Instructions to follow
Would you return the data below exactly as it stands, with every picture left out?

[Stored records]
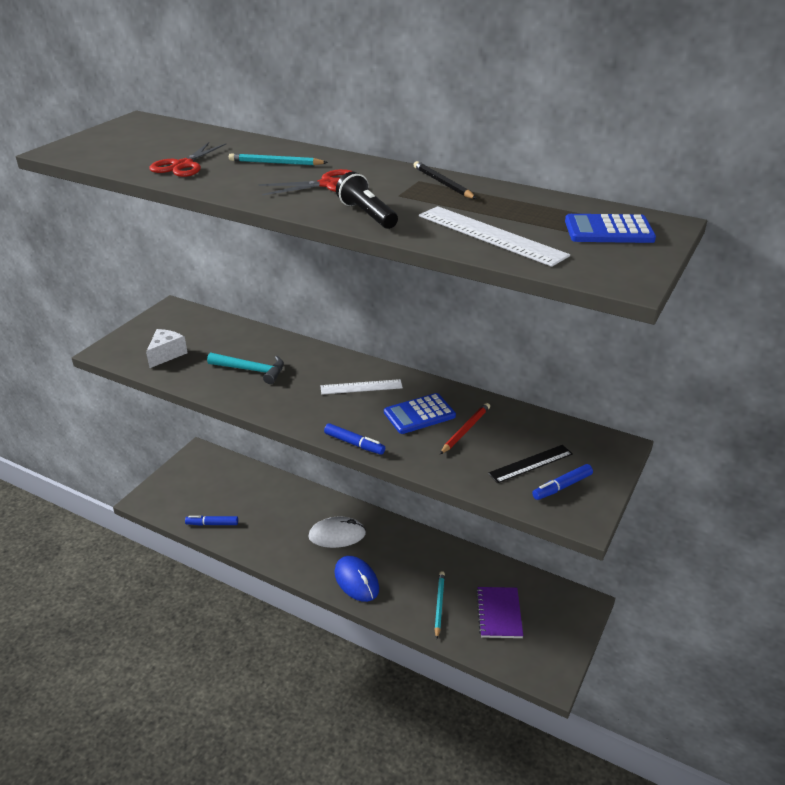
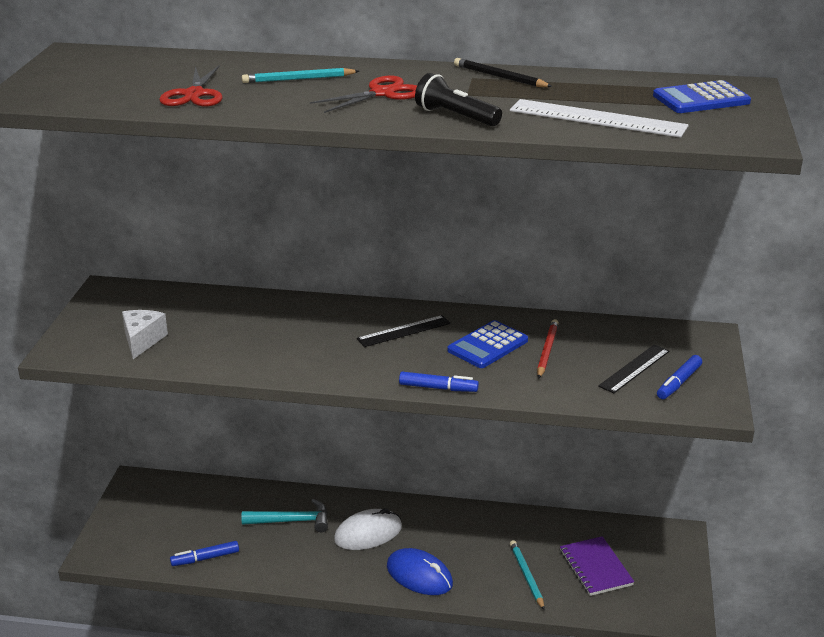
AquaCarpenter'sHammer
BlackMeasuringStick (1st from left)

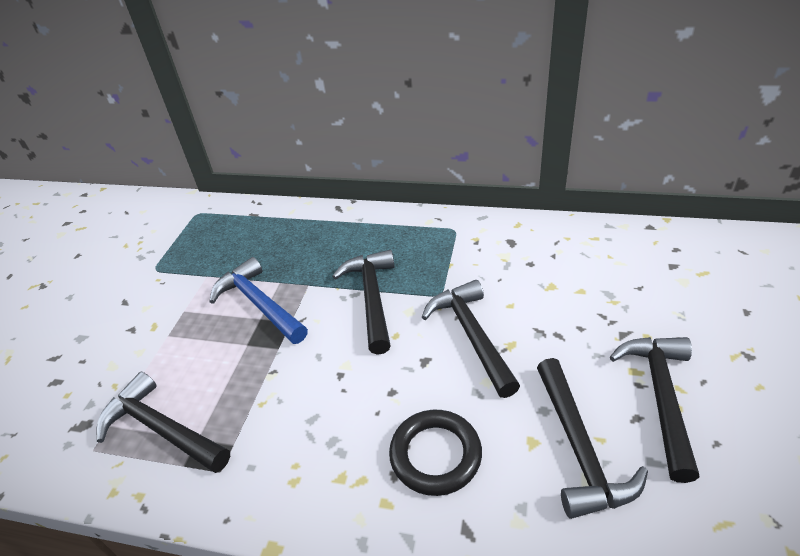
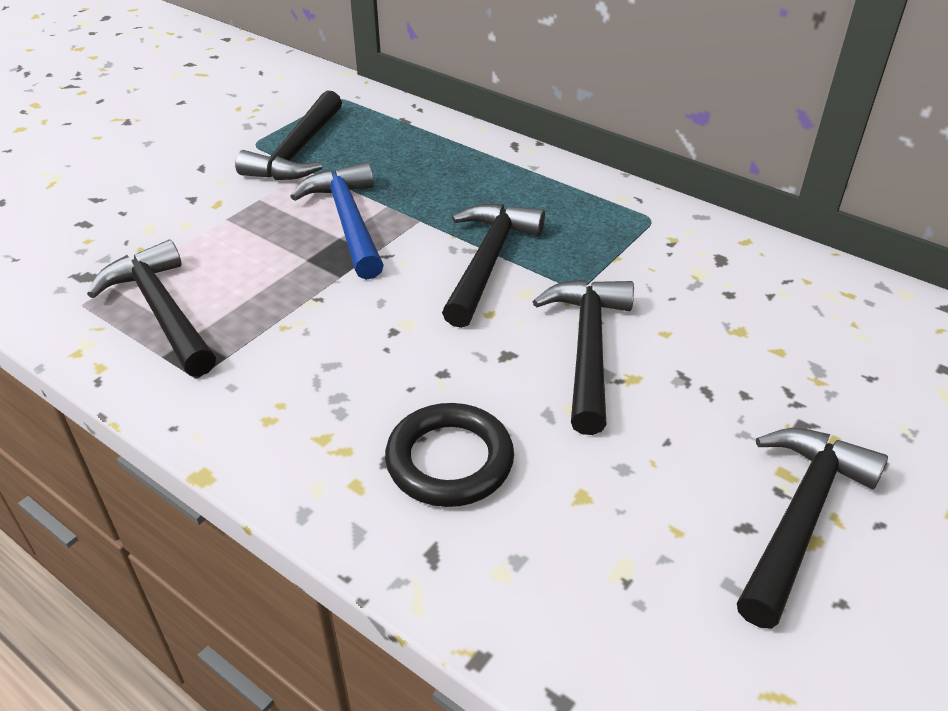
BlackCarpenter'sHammer (2nd from left)

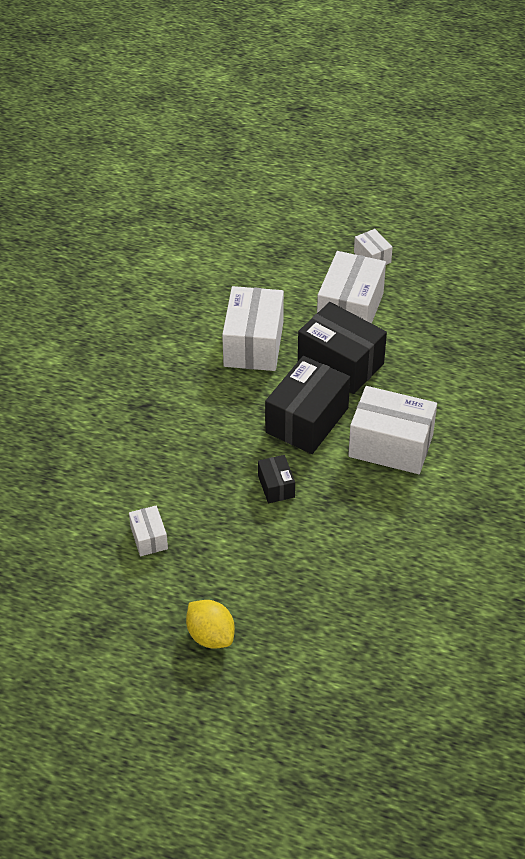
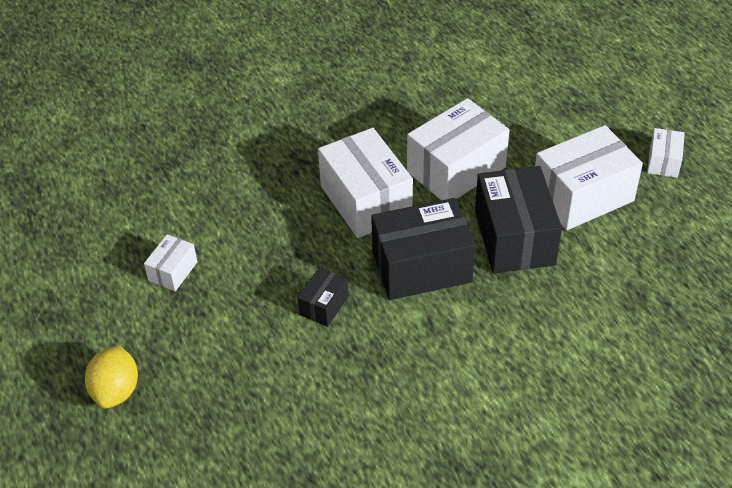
SnowWhitePackage (2nd from left)

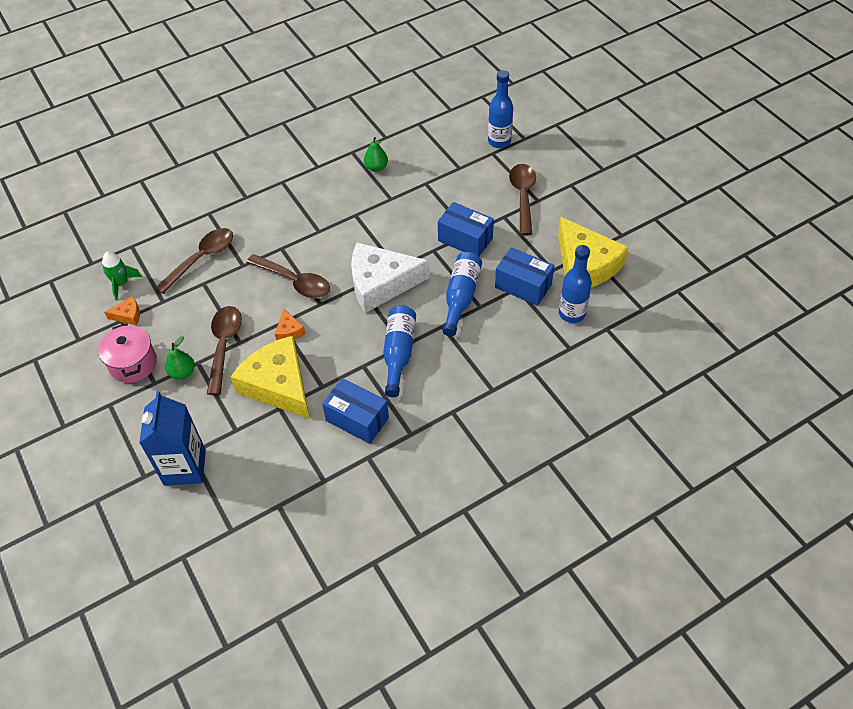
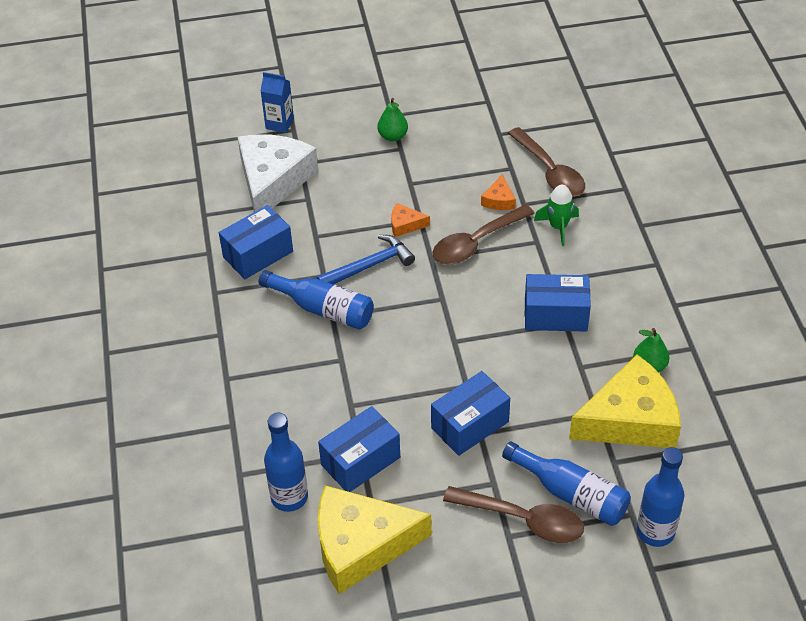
SnowWhiteCheeseWedge
EmeraldToyRocket
CobaltDrinkBottle (3rd from left)
OrangeCheeseWedge (2nd from left)
DarkBrownTeaspoon (2nd from left in the first image)
RosyPot
BrightYellowCheeseWedge (2nd from left)
CobaltCarton
CobaltCarpenter'sHammer
CobaltPackage (4th from left)

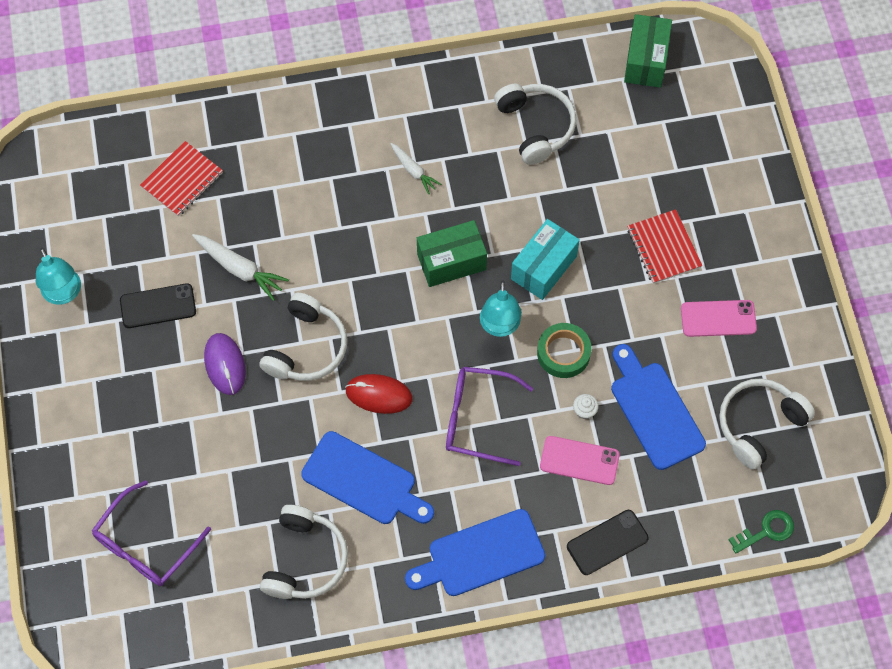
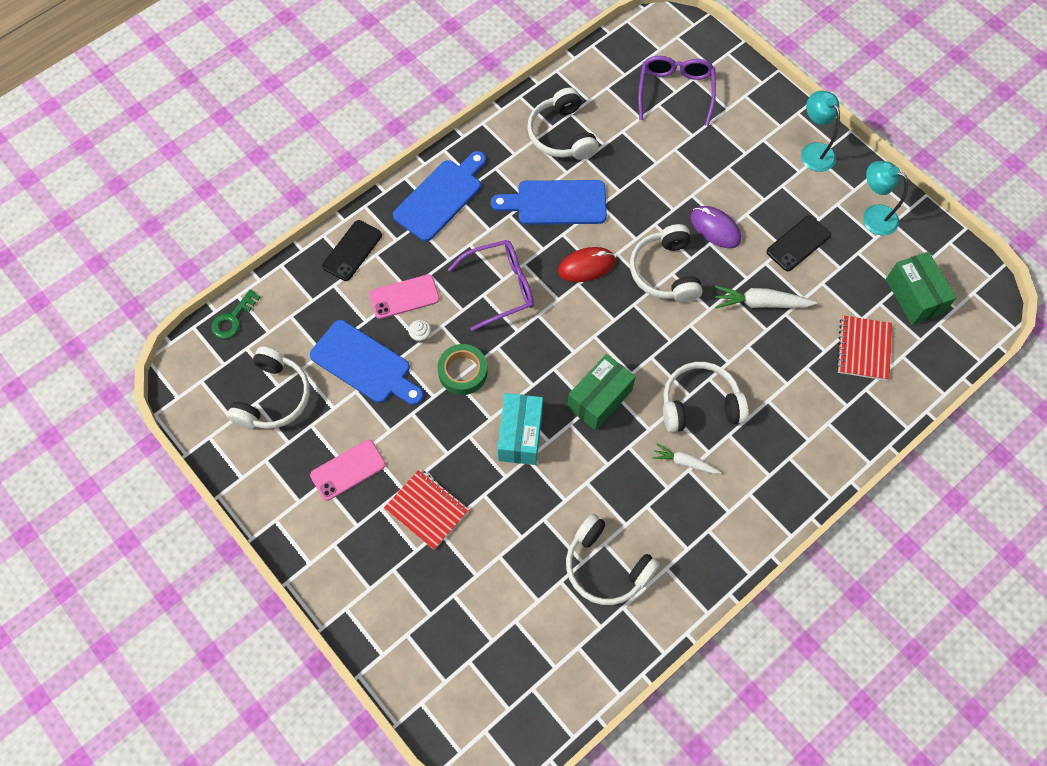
EmeraldPackage (2nd from left)
AquaReadingLamp (1st from left)
SnowWhiteHeadset (5th from left)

The completed task
AquaCarpenter'sHammer
BlackMeasuringStick (1st from left)

BlackCarpenter'sHammer (2nd from left)

SnowWhitePackage (2nd from left)

SnowWhiteCheeseWedge
EmeraldToyRocket
CobaltDrinkBottle (3rd from left)
OrangeCheeseWedge (2nd from left)
DarkBrownTeaspoon (2nd from left in the first image)
RosyPot
BrightYellowCheeseWedge (2nd from left)
CobaltCarton
CobaltCarpenter'sHammer
CobaltPackage (4th from left)

EmeraldPackage (2nd from left)
AquaReadingLamp (1st from left)
SnowWhiteHeadset (5th from left)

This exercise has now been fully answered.